**TASK**.
Would you restate the entries below word for word, starting at the first line and ending with the one that has "green glue stick [284,44,310,97] -> none"?

▬▬▬

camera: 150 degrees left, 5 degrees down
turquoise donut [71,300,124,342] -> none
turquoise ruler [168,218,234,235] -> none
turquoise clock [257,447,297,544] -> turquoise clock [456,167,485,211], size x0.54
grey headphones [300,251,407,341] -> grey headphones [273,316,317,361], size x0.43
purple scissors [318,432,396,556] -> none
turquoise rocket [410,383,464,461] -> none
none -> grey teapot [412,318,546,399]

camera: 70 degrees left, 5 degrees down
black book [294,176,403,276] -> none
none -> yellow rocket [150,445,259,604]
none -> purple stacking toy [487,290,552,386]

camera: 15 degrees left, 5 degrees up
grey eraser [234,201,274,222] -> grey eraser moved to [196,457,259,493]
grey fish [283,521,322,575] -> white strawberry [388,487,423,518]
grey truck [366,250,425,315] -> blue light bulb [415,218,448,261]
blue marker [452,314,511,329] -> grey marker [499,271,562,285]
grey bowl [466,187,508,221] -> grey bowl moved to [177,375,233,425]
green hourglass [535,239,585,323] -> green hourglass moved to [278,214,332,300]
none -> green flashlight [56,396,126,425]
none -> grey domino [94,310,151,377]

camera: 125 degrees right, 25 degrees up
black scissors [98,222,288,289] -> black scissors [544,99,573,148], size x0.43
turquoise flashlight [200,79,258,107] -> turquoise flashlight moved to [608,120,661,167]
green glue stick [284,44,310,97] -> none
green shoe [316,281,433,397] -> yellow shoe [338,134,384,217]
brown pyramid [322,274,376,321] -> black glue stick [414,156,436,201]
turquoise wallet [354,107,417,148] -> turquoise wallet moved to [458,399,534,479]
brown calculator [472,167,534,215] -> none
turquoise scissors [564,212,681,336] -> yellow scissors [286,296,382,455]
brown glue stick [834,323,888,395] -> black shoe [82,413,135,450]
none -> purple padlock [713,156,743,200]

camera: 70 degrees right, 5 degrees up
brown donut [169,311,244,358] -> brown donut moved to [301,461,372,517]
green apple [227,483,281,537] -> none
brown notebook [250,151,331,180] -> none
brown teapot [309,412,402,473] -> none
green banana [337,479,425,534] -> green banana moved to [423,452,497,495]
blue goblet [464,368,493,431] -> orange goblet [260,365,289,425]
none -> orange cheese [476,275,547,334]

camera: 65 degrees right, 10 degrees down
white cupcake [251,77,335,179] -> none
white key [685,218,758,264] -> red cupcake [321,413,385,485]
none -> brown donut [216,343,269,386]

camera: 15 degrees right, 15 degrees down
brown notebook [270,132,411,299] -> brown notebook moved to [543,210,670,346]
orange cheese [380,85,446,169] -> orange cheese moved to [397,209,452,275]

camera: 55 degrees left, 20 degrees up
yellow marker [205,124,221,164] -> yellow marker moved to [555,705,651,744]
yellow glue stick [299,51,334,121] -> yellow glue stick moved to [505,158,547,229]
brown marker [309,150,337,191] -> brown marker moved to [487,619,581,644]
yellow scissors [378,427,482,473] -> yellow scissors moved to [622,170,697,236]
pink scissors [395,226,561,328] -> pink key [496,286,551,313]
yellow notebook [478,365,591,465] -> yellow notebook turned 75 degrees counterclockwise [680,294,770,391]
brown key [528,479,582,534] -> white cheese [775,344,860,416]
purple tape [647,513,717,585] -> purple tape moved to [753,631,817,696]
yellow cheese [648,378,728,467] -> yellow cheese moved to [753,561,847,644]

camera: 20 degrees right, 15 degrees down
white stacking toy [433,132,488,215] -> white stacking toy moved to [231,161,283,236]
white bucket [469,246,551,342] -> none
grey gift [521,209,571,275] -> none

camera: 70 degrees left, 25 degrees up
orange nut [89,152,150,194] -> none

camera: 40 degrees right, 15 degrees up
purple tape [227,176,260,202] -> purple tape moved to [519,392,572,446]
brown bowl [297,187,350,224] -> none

▬▬▬

**SOLUTION FOR THIS PROBLEM**.
camera: 150 degrees left, 5 degrees down
turquoise donut [71,300,124,342] -> none
turquoise ruler [168,218,234,235] -> none
turquoise clock [257,447,297,544] -> turquoise clock [456,167,485,211], size x0.54
grey headphones [300,251,407,341] -> grey headphones [273,316,317,361], size x0.43
purple scissors [318,432,396,556] -> none
turquoise rocket [410,383,464,461] -> none
none -> grey teapot [412,318,546,399]

camera: 70 degrees left, 5 degrees down
black book [294,176,403,276] -> none
none -> yellow rocket [150,445,259,604]
none -> purple stacking toy [487,290,552,386]

camera: 15 degrees left, 5 degrees up
grey eraser [234,201,274,222] -> grey eraser moved to [196,457,259,493]
grey fish [283,521,322,575] -> white strawberry [388,487,423,518]
grey truck [366,250,425,315] -> blue light bulb [415,218,448,261]
blue marker [452,314,511,329] -> grey marker [499,271,562,285]
grey bowl [466,187,508,221] -> grey bowl moved to [177,375,233,425]
green hourglass [535,239,585,323] -> green hourglass moved to [278,214,332,300]
none -> green flashlight [56,396,126,425]
none -> grey domino [94,310,151,377]

camera: 125 degrees right, 25 degrees up
black scissors [98,222,288,289] -> black scissors [544,99,573,148], size x0.43
turquoise flashlight [200,79,258,107] -> turquoise flashlight moved to [608,120,661,167]
green glue stick [284,44,310,97] -> none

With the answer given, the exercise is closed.